> _Exercise requirements_
Which lines of the records contain the string "kern"? Return every such line in full.

> _Supplied data_
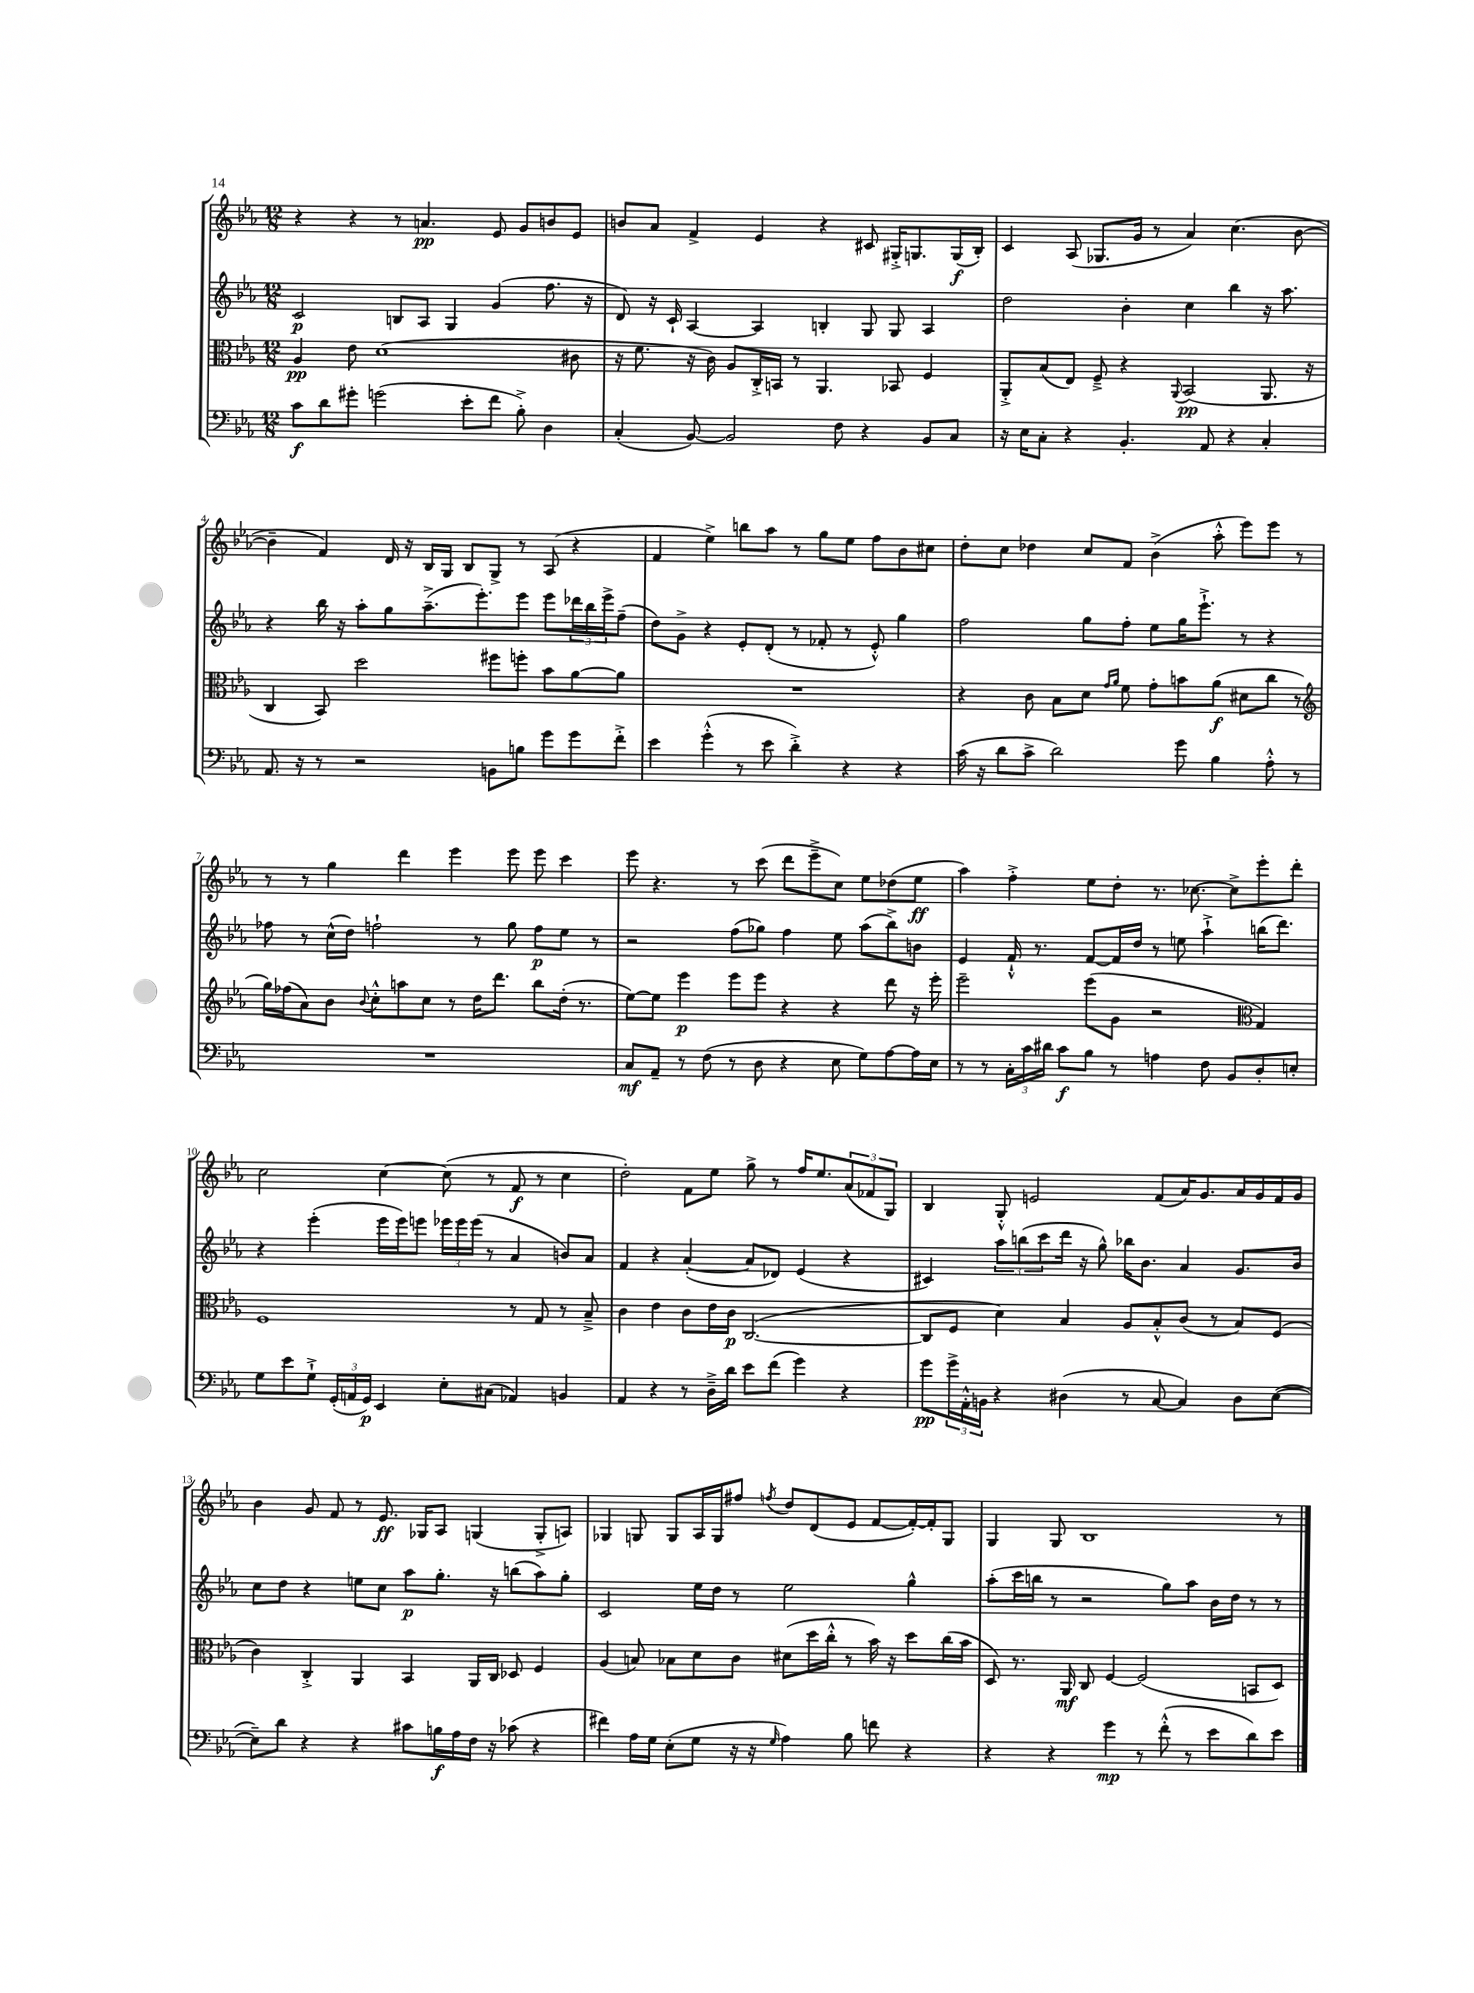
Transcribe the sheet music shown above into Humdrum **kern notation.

**kern	**kern	**kern	**kern
*staff4	*staff3	*staff2	*staff1
*clefF4	*clefC3	*clefG2	*clefG2
*k[b-e-a-]	*k[b-e-a-]	*k[b-e-a-]	*k[b-e-a-]
*M12/8	*M12/8	*M12/8	*M12/8
8c	4A-	2c	4r
8d	.	.	.
8g#'	8e-	.	4r
(2g	(1d	.	.
.	.	8B	8r
.	.	8A-	4.a
.	.	4G	.
8e-'	.	.	.
8f	.	(4g	8e-
8B-'^)	.	.	8g
4D	.	8.ff	8b
.	8c#	.	8e-
.	.	16r	.
=	=	=	=
(4C'	16r	8d)	8b
.	8.f	.	.
.	.	16r	8a-
.	.	16c`	.
[8BB-)	16r	[4A-	4f^
.	16c)	.	.
2BB-]	8A-	.	.
.	16C'^	4A-]	4e-
.	16BB	.	.
.	8r	.	.
.	4.AA-	4B'	4r
8F	.	.	.
4r	.	8G	8c#
.	8BB-	8G	16G#'^
.	.	.	8.G
8BB-	4F	4A-	.
8C	.	.	(16G
.	.	.	16B-')
=	=	=	=
16r	8AA-'^	2dd	4c
16E-	.	.	.
8C'	(8B-	.	.
4r	8E-)	.	(8A-
.	8F~^	.	8.G-
4.BB-'	4r	4b-'	.
.	.	.	16g
.	.	.	8r
.	8qqAA-	.	.
.	(2BB-	4cc	4a-)
8AA-	.	.	.
4r	.	4bb-	(4.cc
4C'	8.AA-	16r	.
.	.	8.aa-	.
.	.	.	[8b-
.	16r	.	.
=	=	=	=
8.AA-	4C	4r	4b-~]
16r	.	.	.
8r	8BB-)	16bb-	4f)
.	.	16r	.
2r	2dd	8aa-'	.
.	.	8gg	16d
.	.	.	16r
.	.	(8.aa-~^	16B-
.	.	.	16G
.	.	.	8B-
.	.	8.eee-')	.
8BB	8ff#	.	8G^
8B	8ff'	8eee-	8r
8g	8b-	8eee-	(8A-
8g	[8a-	24ddd-	4r
.	.	24bb-	.
.	.	24eee-^	.
8f'^	8a-]	(8ff~	.
=	=	=	=
4e-	1.r	8dd)	4f
.	.	8g^	.
(4g'^^	.	4r	4ee-^)
8r	.	8e-'	8bb
8e-	.	(8d'	8aa-
4d'^)	.	8r	8r
.	.	8f-'	8gg
4r	.	8r	8ee-
.	.	8e-'^^)	8ff
4r	.	4gg	8b-
.	.	.	8cc#
=	=	=	=
(16c	4r	2ff	8dd'
16r	.	.	.
8d	.	.	8cc
8c^	8c	.	4dd-
2d)	8B-	.	.
.	8d	8gg	8cc
.	16qqg	.	.
.	16qqa-	.	.
.	8f	8ff'	8f
.	8g'	8ee-	(4b-^
8g	8b	16gg	.
.	.	8.eee-`^	.
4B-	(8a-	.	8aa-'^^
.	8d#	8r	8eee-)
8A-'^^	8cc	4r	8eee-
8r	8r	.	8r
=	=	=	=
*	*clefG2	*	*
1.r	16gg)	8ff-	8r
.	(16ff-	.	.
.	8a-)	8r	8r
.	8b-	(16cc^^	4gg
.	.	16dd)	.
.	8qqb-	.	.
.	8cc'^^	2ff`	.
.	8aa	.	4ddd
.	8cc	.	.
.	8r	.	4eee-
.	16dd	8r	.
.	8.ddd	.	.
.	.	8gg	8eee-
.	8bb-	8ff	8eee-
.	(16dd'	8ee-	4ccc
.	8.r	.	.
.	.	8r	.
=	=	=	=
8C	[8ee-)	2r	8eee-
8AA-~	8ee-]	.	4.r
8r	4eee-	.	.
(8F	.	.	.
8r	8eee-	(8ff	8r
8D	8eee-	8gg-)	(8ccc
4r	4r	4ff	8ddd
.	.	.	8eee-~^
8E-	4r	8ee-	8cc)
8G)	.	(8aa-	8ee-
[8A-	8ddd	8bb-^)	(8dd-
16A-]	16r	8b	8ee-
16E-	16eee-'	.	.
=	=	=	=
8r	2eee-~	4e-	4aa-)
8r	.	.	.
24C'	.	16f`^^	4ff'^
24c	.	.	.
.	.	8.r	.
24d#	.	.	.
8c	.	.	.
8B-	(8eee-	[8f	8ee-
8r	8g	16f]	8dd'
.	.	16dd	.
4A	2r	8r	8.r
.	.	8ee	.
.	.	.	[8.cc-
8F	.	4aa-`^	.
8BB-	.	.	8cc-^]
*	*clefC3	*	*
8D'	4G)	(16bb	8eee-'
.	.	8.ddd)	.
8E'	.	.	8ddd'
=	=	=	=
8G	1F	4r	2cc
8e-	.	.	.
8G`^	.	(4eee-'	.
(24GG'	.	.	.
24AA	.	.	.
24GG)	.	.	.
4EE-	.	16eee-	[4cc
.	.	16eee-)	.
.	.	8eee	.
8E-'	.	24eee-	(8cc]
.	.	24eee-	.
.	.	(24eee-	.
(8C#	.	8r	8r
4AA-)	8r	4a-	8f
.	8G	.	8r
4BB	8r	8b)	4cc
.	8B-~^	8a-	.
=	=	=	=
4AA-	4c	4f	2dd')
4r	4e-	4r	.
8r	8c	([4a-'	8f
16D~^	16e-	.	8ee-
16d	16c	.	.
8e-	([2.C	8a-]	8gg^
(8f	.	8d-)	8r
4g)	.	(4e-	16ff
.	.	.	8.ee-
4r	.	4r	(12a-
.	.	.	12f-
.	.	.	12G)
=	=	=	=
8g	8C]	4c#)	4B-
24g^	8F	.	.
24AA-'^^	.	.	.
24BB	.	.	.
4r	4d)	12aa-	8G'^^
.	.	(12bb	.
.	.	.	2e
.	.	12ccc	.
(4D#	4B-	16ddd	.
.	.	16r	.
.	.	8gg^^)	.
8r	8A-	16bb-	.
.	.	8.b-	.
[8C	8B-'^^	.	(8f
4C])	(8c	4a-	16a-)
.	.	.	8.g
.	8r	.	.
8D#	8B-)	8.g	16a-
.	.	.	16g
([8E-	(8F	.	16f
.	.	16b-	16g
=	=	=	=
8E-~])	4c)	8cc	4b-
8d	.	8dd	.
4r	4C'^	4r	8g
.	.	.	8f
4r	4AA-	8ee	8r
.	.	8cc	8.e-
8c#	4BB-	8aa-	.
.	.	.	16G-
16B	.	8.gg'	8A-
16A-	.	.	.
16F	16AA-	.	(4G
16r	16C	16r	.
(8c-	8D-	(8bb	.
4r	4F	8aa-)	8G'^
.	.	8gg'	8A)
=	=	=	=
4f#)	(4A-	2c	4G-
16A-	8B)	.	8G
16G	.	.	.
(8E-'	8B-	.	8G
8G	8d	16ee-	16A-
.	.	16dd	16G
16r	8c	8r	8ff#
16r	.	.	.
16qqG	.	.	8qff
4A-)	(8d#	2ee-	8dd
.	16dd	.	(8d
.	16cc'^^	.	.
8B-	8r	.	8e-
8f	16b-)	.	[8f
.	16r	.	.
4r	8dd	4gg^^	16f'_)
.	.	.	16f']
.	(16cc	.	8G
.	16b-	.	.
=	=	=	=
4r	8D)	(8aa-'	4G
.	8.r	16ccc	.
.	.	16bb	.
4r	.	8r	8G
.	16AA-	.	.
.	8C	2r	1B-
4g	[4F	.	.
8r	(2F]	.	.
(8f'^^	.	8gg)	.
8r	.	8aa-	.
8e-	.	16b-	.
.	.	16dd	.
8d)	8BB	8r	.
8e-	8D)	8r	8r
==	==	==	==
*-	*-	*-	*-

> _Task result_
Transcribe the sheet music shown above into Humdrum **kern notation.
**kern	**kern	**kern	**kern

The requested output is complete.